TASK GOAL: From the records below, set down exactly the lines starting with the line that contains "camera: 10 degrees left, 5 degrees up" and going on through the line that contains "(465, 165) = (604, 140): yellow". Nothing else is wanted.

MATERIAL PROVIDED:
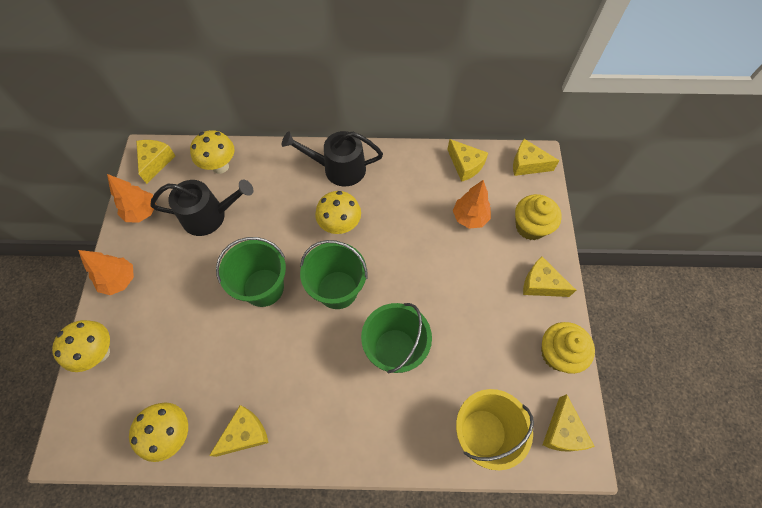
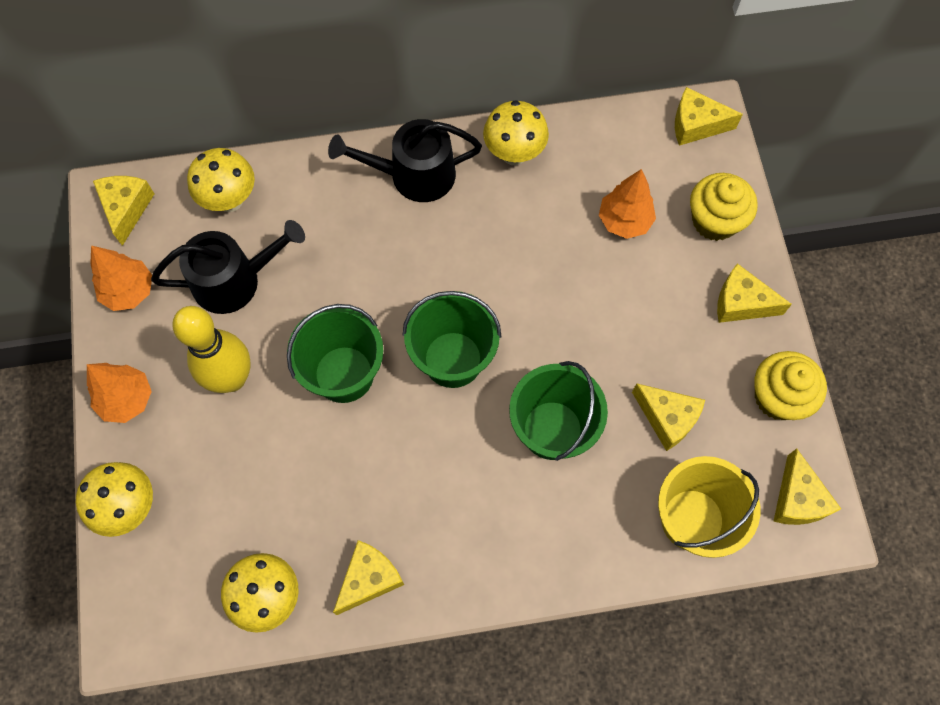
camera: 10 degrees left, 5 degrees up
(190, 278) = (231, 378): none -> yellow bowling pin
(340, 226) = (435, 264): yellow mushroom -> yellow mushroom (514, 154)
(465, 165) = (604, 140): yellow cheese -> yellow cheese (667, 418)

==

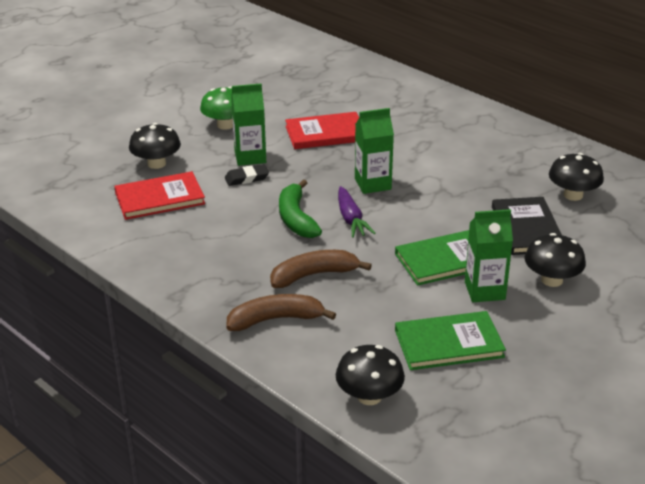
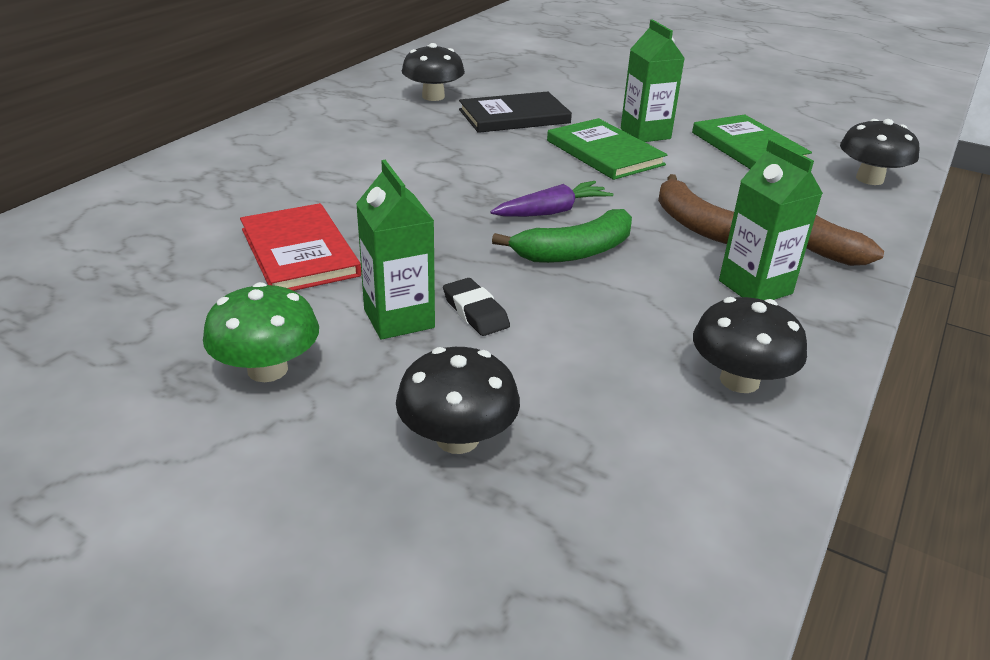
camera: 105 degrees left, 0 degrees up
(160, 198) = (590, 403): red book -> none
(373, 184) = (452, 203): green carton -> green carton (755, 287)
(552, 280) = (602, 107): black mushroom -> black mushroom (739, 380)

* * *

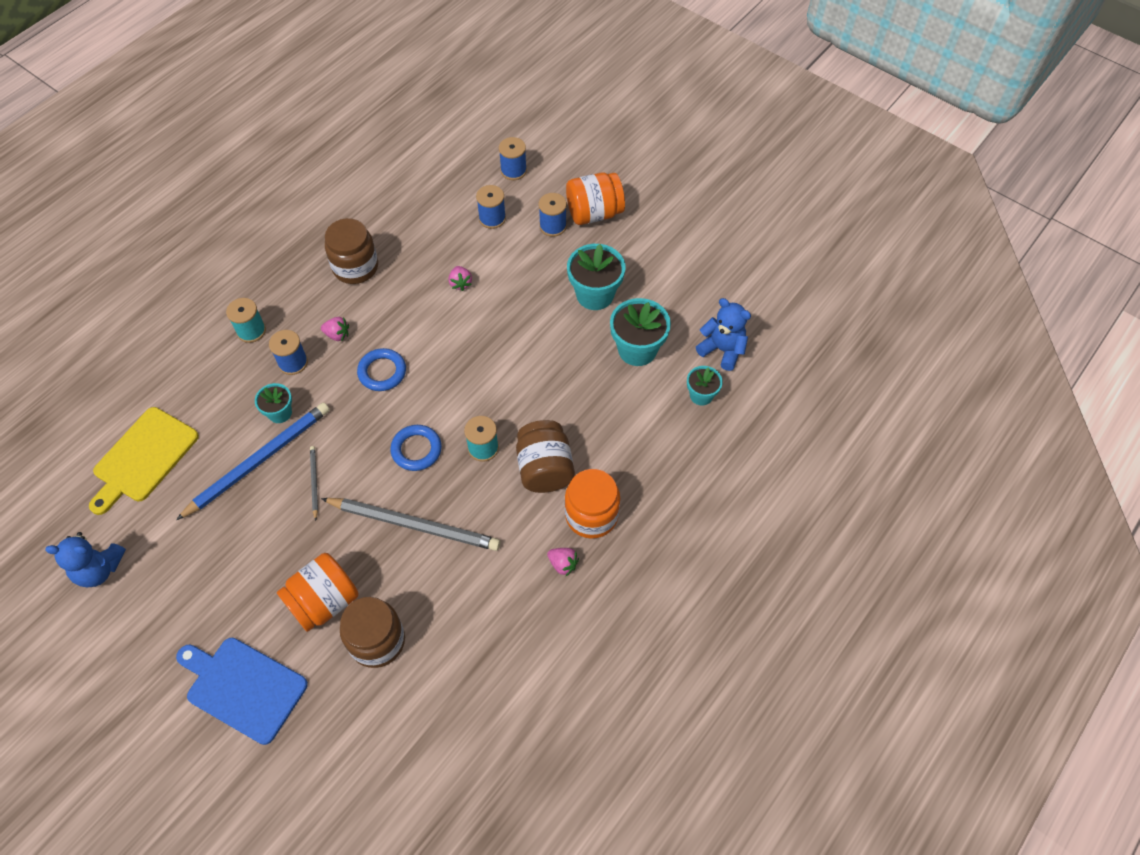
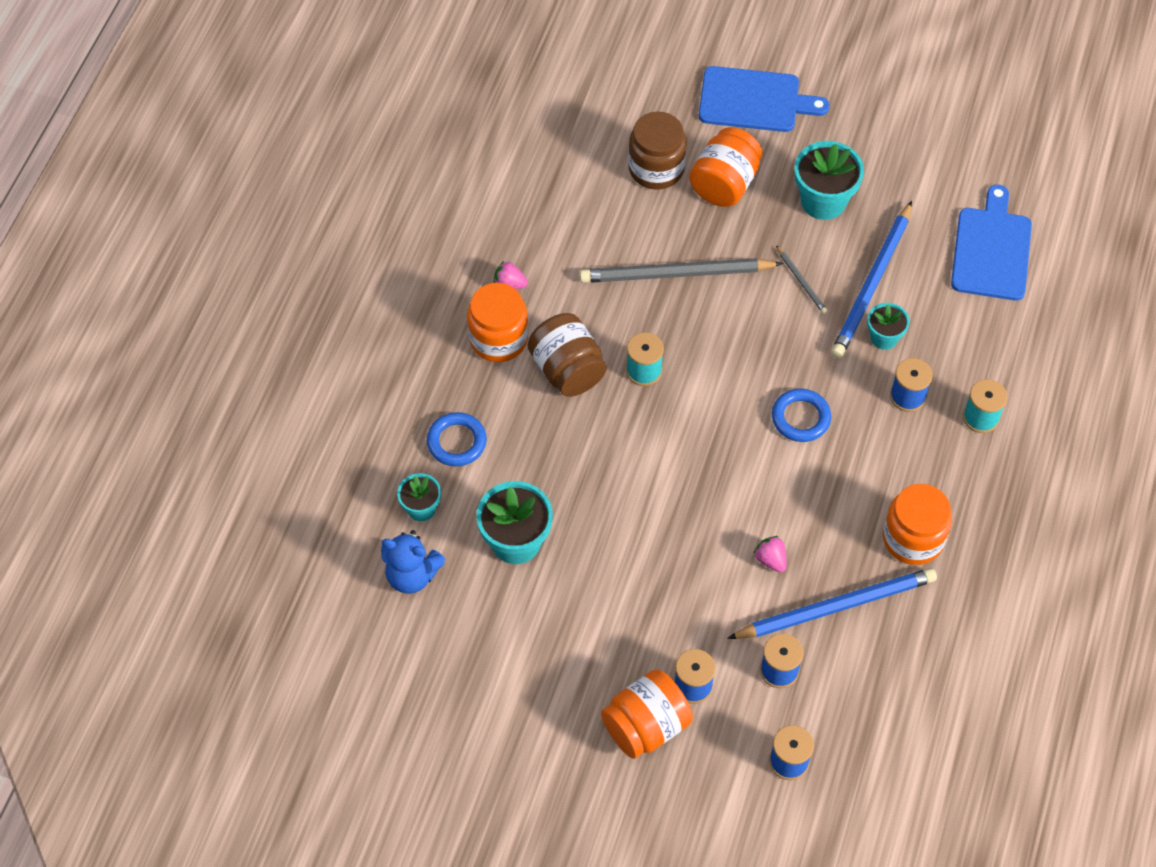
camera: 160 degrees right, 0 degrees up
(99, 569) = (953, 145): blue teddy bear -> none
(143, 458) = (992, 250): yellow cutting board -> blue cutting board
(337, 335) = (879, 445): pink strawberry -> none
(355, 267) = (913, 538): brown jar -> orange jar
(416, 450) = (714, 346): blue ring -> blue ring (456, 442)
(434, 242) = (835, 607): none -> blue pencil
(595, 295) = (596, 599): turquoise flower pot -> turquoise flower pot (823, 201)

COMPLETED TASK:
camera: 10 degrees left, 5 degrees up
(190, 278) = (231, 378): none -> yellow bowling pin
(340, 226) = (435, 264): yellow mushroom -> yellow mushroom (514, 154)
(465, 165) = (604, 140): yellow cheese -> yellow cheese (667, 418)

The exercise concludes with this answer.